Nothing but a verbatim copy of the data, minus the images, should be returned.

### Image segmentation polygon data:
·····

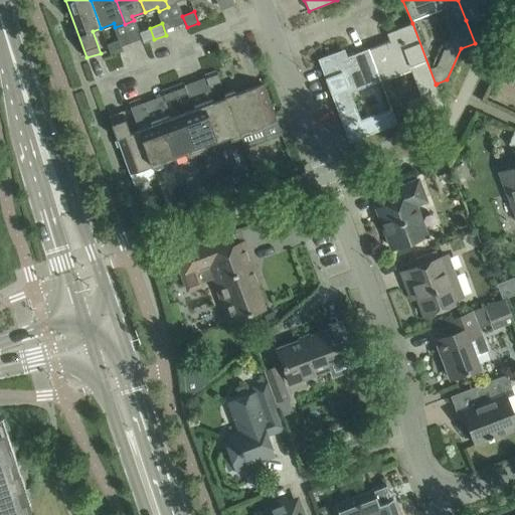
[(399,37),(368,48),(380,80),(399,73),(398,70),(410,66),(411,68),(421,98),(408,103),(414,118),(445,106),(437,83),(436,84),(412,23),(396,29),(399,37)]
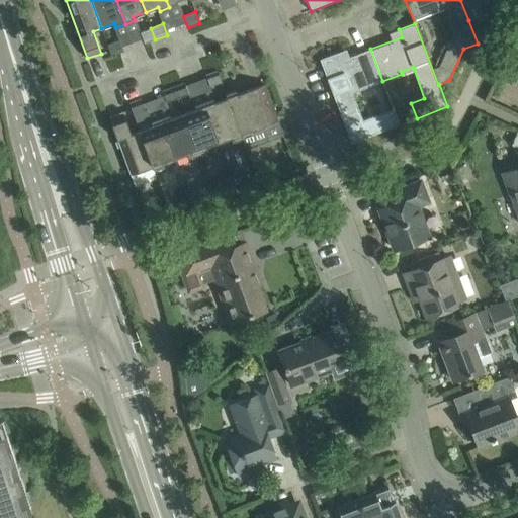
[(145,44),(155,39),(151,28),(141,32),(145,44)]
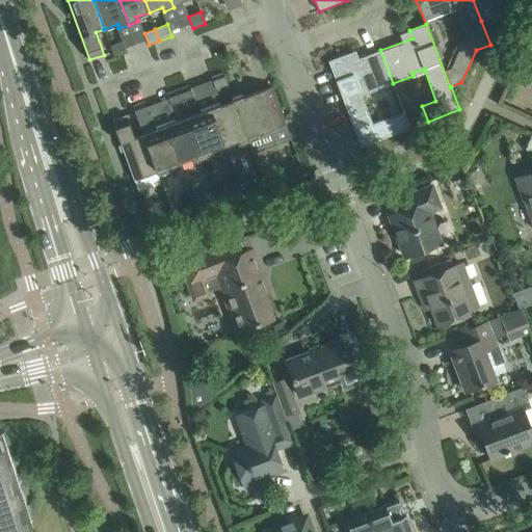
[(114,57),(127,53),(123,42),(110,46),(114,57)]
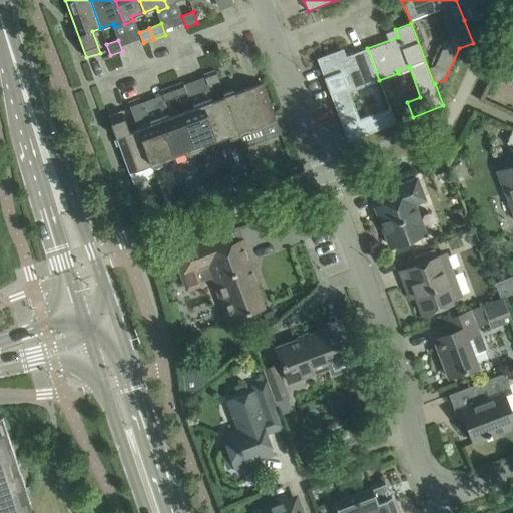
[(361,87),(379,80),(367,48),(337,60),(334,52),(317,58),(348,141),(395,123),(389,108),(360,119),(349,89),(360,85),(361,87)]
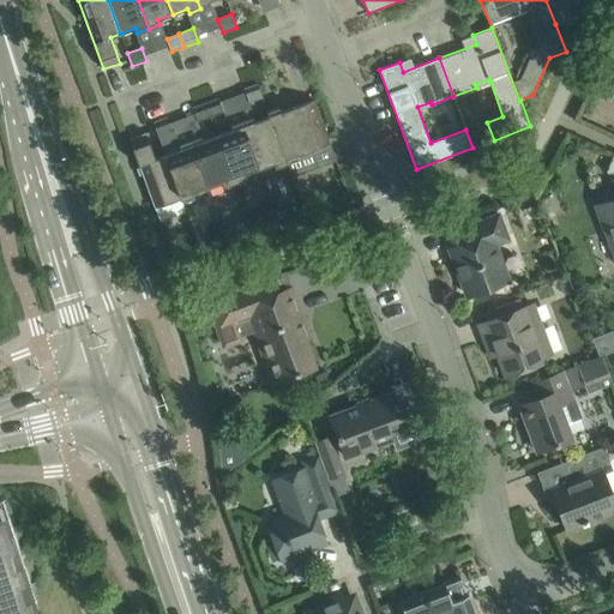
[(258,83),(244,89),(250,102),(263,97),(258,83)]
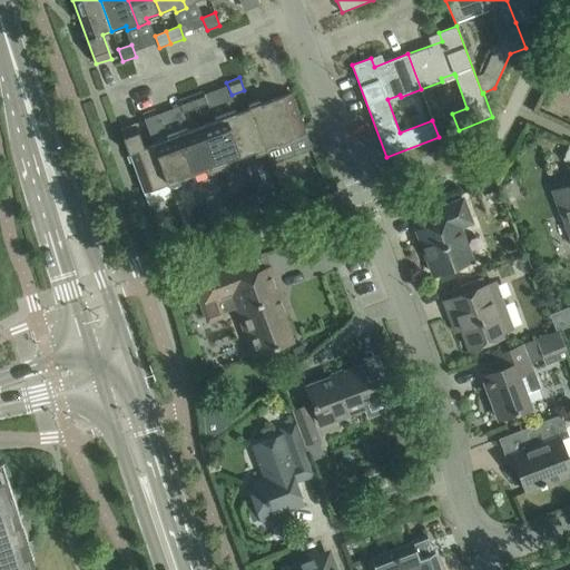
[(190,96),(195,108),(207,104),(203,90),(190,96)]
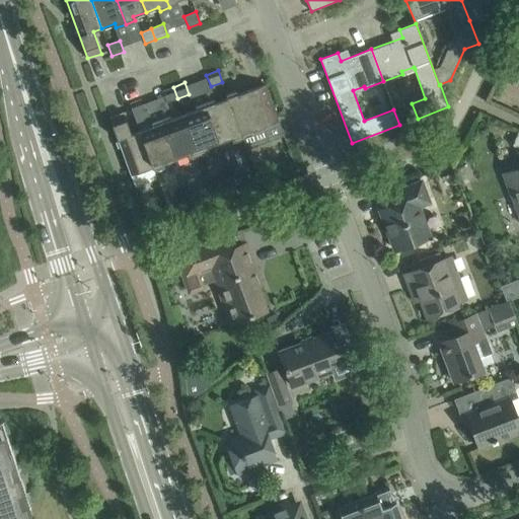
[(264,126),(279,120),(266,84),(237,94),(236,90),(226,94),(227,98),(228,97),(241,134),(243,138),(247,151),(270,143),(264,126)]
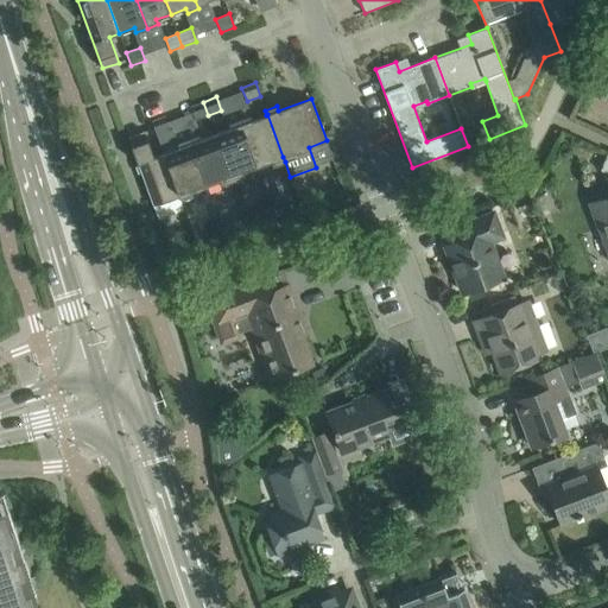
[(195,120),(208,115),(203,102),(190,107),(195,120)]
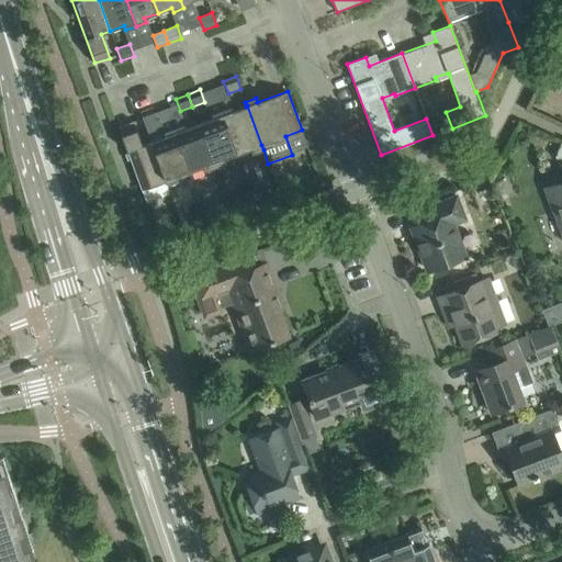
[(253,154),(263,149),(261,145),(247,105),(246,107),(233,111),(232,107),(222,111),(237,154),(250,149),(253,154)]
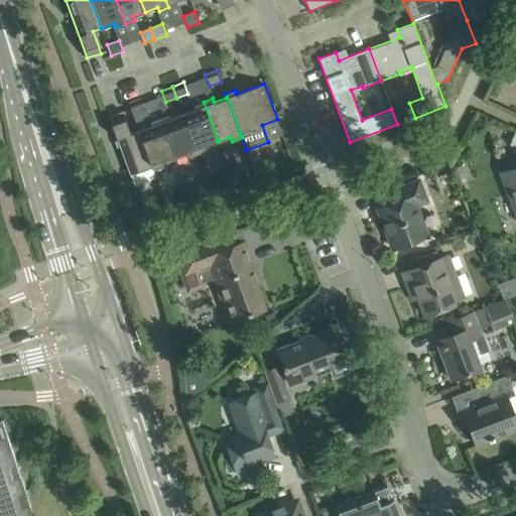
[(140,98),(129,103),(133,114),(144,110),(140,98)]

·····

### Task response:
[(399,37),(368,48),(380,80),(399,73),(398,70),(410,66),(411,68),(421,98),(408,103),(414,118),(445,106),(437,83),(436,84),(412,23),(396,29),(399,37)]
[(145,44),(155,39),(151,28),(141,32),(145,44)]
[(114,57),(127,53),(123,42),(110,46),(114,57)]
[(361,87),(379,80),(367,48),(337,60),(334,52),(317,58),(348,141),(395,123),(389,108),(360,119),(349,89),(360,85),(361,87)]
[(258,83),(244,89),(250,102),(263,97),(258,83)]
[(190,96),(195,108),(207,104),(203,90),(190,96)]
[(264,126),(279,120),(266,84),(237,94),(236,90),(226,94),(227,98),(228,97),(241,134),(243,138),(247,151),(270,143),(264,126)]
[(195,120),(208,115),(203,102),(190,107),(195,120)]
[(253,154),(263,149),(261,145),(247,105),(246,107),(233,111),(232,107),(222,111),(237,154),(250,149),(253,154)]
[(140,98),(129,103),(133,114),(144,110),(140,98)]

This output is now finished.